EXERCISE PROMPT —
For the records below, print the lines from the line with "R1: none -> 33k (N5, VS)" through the line with "R6: 20k (COM, GATE) -> 220 (COM, GATE)" exactly as written; include both end lines and exclude the rest.

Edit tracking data
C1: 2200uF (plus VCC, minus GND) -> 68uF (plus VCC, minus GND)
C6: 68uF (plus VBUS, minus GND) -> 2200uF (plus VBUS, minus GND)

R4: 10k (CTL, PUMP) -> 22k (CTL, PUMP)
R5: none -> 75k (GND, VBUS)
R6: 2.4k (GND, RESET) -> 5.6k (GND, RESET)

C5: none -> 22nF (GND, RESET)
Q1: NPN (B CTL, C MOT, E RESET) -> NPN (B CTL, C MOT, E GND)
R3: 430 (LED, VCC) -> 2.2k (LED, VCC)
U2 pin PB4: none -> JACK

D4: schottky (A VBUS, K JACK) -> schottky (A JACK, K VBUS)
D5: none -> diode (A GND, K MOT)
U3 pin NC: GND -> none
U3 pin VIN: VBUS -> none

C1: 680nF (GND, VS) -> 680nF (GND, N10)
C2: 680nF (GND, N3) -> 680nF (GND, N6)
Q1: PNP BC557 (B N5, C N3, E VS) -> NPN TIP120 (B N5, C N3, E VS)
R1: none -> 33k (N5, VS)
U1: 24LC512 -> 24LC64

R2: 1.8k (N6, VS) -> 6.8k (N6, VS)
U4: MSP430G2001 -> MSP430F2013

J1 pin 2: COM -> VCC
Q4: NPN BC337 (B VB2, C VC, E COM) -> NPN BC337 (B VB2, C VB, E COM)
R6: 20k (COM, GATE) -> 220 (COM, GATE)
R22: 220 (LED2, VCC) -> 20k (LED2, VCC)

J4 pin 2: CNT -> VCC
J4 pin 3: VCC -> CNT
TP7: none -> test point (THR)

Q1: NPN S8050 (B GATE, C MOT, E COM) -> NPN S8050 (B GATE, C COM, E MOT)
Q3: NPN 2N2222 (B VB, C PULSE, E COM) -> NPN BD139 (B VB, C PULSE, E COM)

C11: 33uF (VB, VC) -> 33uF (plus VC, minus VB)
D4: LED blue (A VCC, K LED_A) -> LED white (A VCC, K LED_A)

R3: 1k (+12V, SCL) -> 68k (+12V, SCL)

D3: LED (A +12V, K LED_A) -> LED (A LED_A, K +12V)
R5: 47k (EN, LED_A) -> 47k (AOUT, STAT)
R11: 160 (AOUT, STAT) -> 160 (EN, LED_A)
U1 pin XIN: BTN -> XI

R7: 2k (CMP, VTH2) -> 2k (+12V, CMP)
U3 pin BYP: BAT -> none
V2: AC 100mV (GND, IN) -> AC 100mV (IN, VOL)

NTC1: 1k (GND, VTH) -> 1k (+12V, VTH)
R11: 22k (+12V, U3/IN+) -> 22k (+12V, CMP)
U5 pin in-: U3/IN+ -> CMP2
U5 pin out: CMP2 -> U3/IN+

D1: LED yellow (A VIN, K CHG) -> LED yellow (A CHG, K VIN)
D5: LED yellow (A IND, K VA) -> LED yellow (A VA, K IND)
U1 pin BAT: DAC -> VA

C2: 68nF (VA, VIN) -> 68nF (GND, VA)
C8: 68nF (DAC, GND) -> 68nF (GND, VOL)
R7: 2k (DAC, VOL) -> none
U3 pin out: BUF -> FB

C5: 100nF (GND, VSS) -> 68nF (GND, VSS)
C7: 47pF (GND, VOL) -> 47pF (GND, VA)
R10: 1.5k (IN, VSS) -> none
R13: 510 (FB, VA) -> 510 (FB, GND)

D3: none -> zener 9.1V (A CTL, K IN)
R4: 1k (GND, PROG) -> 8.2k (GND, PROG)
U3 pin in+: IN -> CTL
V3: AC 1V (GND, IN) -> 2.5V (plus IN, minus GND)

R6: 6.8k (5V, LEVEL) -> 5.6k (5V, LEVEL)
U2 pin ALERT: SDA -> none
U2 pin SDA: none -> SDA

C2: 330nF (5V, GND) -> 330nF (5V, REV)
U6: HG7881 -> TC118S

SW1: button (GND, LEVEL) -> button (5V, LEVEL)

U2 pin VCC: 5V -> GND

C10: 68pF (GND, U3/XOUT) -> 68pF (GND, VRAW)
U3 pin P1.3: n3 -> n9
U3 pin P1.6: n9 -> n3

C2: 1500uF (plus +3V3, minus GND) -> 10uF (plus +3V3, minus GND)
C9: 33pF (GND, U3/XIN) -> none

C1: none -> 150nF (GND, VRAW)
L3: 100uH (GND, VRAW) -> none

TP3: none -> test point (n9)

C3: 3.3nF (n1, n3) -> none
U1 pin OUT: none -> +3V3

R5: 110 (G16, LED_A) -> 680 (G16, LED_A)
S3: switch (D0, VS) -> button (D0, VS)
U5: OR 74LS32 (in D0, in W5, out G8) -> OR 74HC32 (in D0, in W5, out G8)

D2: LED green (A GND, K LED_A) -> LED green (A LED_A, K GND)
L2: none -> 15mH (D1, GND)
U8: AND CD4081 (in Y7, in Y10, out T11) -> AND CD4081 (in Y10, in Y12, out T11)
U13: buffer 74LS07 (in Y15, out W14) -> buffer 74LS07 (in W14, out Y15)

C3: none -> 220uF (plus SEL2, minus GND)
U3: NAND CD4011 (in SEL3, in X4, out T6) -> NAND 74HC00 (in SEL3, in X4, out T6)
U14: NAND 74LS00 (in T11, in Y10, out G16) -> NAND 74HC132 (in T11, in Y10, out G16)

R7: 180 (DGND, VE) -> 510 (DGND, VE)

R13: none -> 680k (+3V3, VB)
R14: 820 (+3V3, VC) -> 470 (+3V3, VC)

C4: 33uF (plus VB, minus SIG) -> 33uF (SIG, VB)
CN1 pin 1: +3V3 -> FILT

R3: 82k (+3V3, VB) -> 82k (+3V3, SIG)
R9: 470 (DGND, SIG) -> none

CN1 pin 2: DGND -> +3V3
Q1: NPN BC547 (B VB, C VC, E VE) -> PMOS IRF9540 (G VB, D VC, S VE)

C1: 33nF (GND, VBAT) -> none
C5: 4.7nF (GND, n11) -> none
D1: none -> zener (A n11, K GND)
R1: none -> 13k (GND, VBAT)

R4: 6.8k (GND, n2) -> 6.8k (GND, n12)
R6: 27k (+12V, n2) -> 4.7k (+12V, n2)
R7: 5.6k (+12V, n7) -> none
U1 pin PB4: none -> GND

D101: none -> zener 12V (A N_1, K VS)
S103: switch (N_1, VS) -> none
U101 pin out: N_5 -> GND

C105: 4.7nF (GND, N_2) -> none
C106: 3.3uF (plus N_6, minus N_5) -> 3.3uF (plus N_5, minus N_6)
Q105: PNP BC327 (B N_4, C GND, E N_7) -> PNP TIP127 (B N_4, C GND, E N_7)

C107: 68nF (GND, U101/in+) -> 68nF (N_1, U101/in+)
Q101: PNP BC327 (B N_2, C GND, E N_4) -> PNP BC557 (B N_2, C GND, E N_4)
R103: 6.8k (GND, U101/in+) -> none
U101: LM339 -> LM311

FINAL ANSWER —
R1: none -> 33k (N5, VS)
U1: 24LC512 -> 24LC64

R2: 1.8k (N6, VS) -> 6.8k (N6, VS)
U4: MSP430G2001 -> MSP430F2013

J1 pin 2: COM -> VCC
Q4: NPN BC337 (B VB2, C VC, E COM) -> NPN BC337 (B VB2, C VB, E COM)
R6: 20k (COM, GATE) -> 220 (COM, GATE)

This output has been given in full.